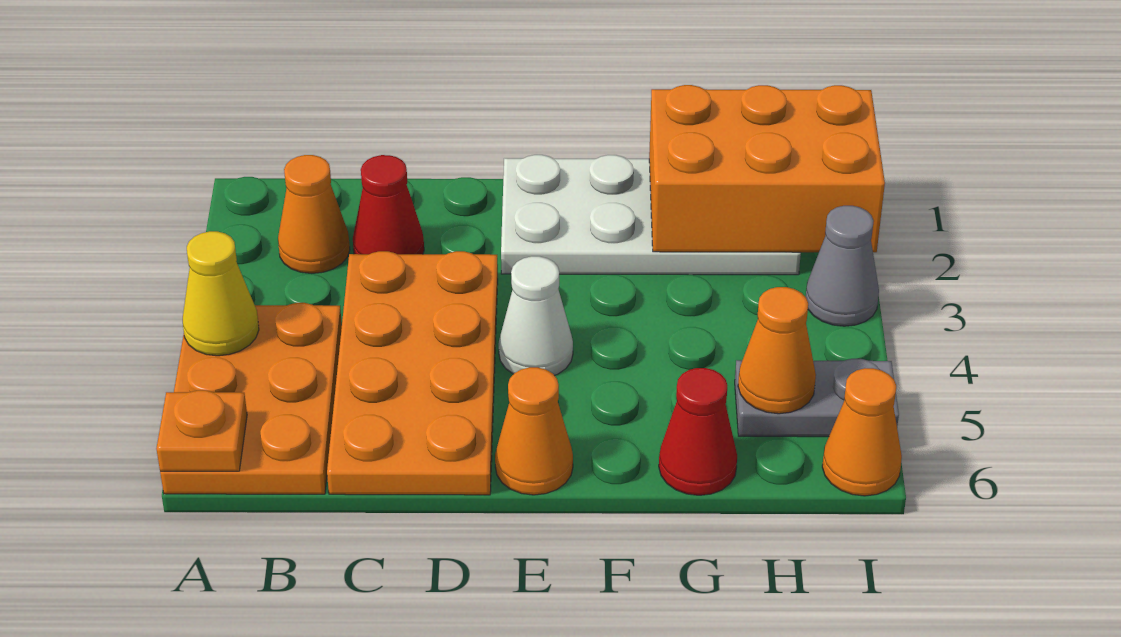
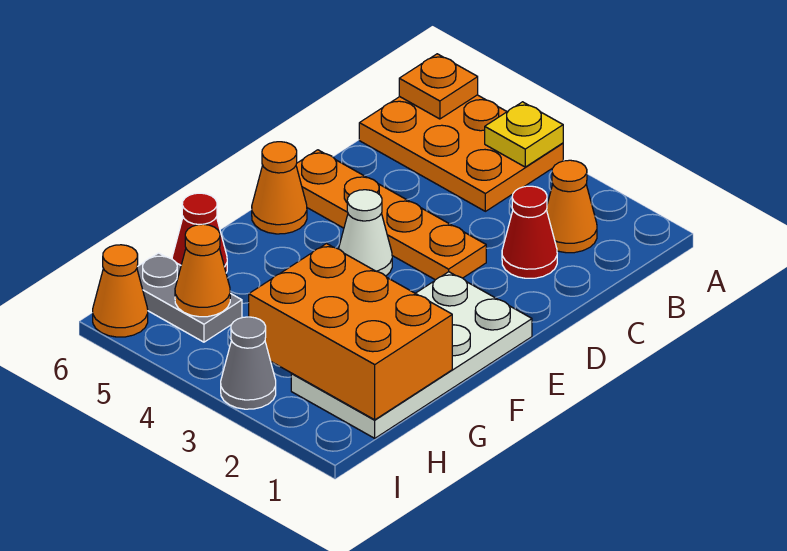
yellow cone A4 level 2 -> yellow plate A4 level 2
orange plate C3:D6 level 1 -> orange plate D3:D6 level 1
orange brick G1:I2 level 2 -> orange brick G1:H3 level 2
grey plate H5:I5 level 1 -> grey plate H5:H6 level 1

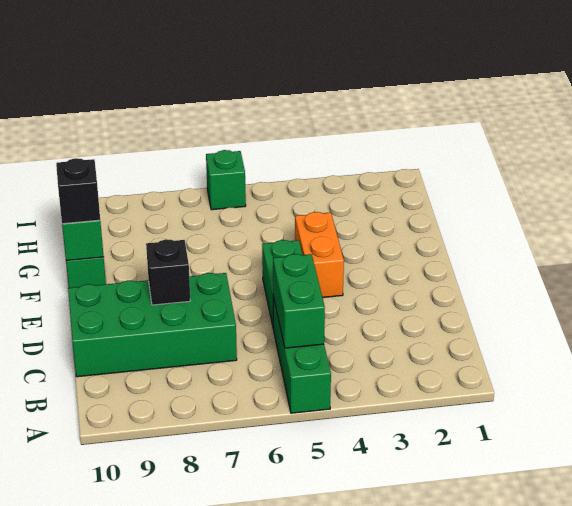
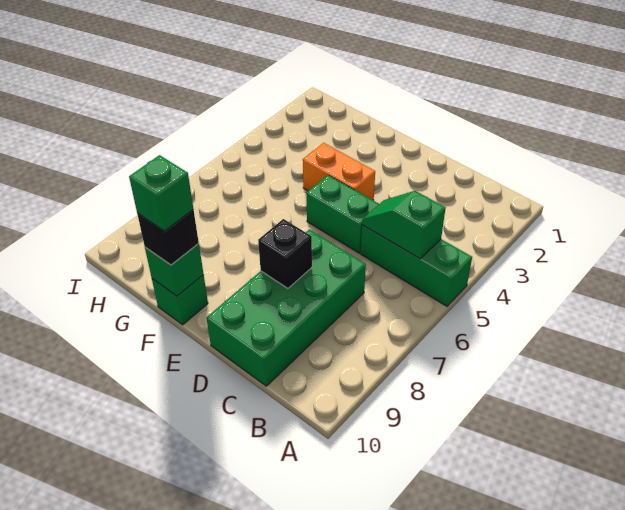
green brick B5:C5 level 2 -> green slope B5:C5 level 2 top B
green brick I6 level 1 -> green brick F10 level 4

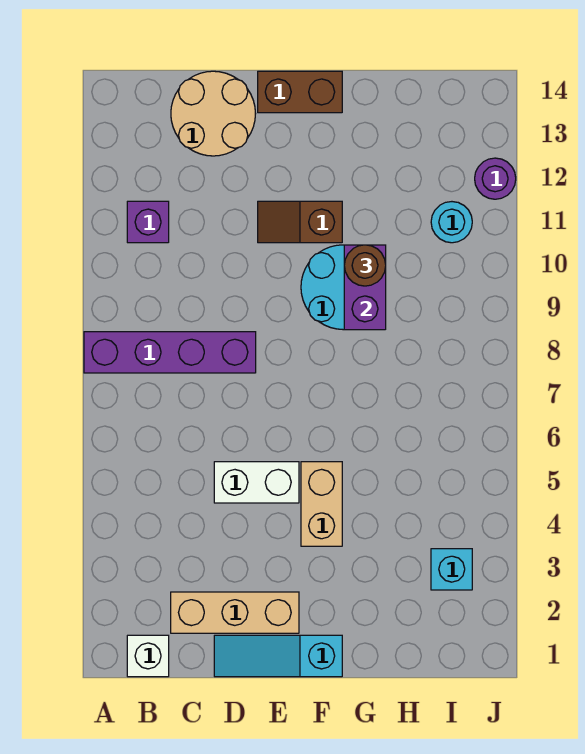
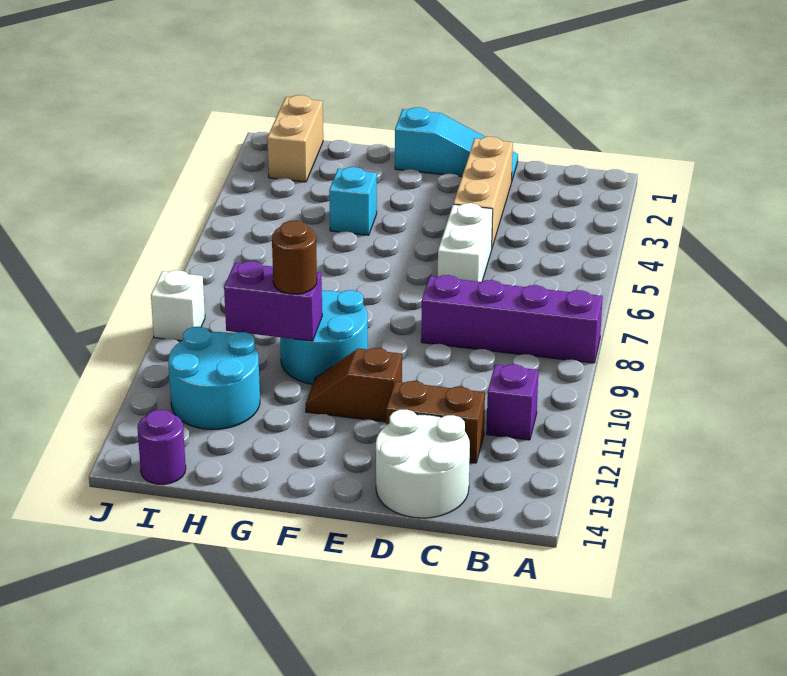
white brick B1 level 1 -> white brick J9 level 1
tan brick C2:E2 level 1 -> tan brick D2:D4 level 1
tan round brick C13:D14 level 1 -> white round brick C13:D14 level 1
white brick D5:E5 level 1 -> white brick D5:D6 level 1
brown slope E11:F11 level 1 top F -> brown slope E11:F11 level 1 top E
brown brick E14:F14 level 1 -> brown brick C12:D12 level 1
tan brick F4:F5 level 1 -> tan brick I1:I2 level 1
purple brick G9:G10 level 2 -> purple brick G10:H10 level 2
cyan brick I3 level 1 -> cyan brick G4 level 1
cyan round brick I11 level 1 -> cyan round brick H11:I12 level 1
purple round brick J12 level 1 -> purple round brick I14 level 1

:::::

What is expected → Going through the data above, count each line that contains "cyan" and give only that figure.

Answer area → 2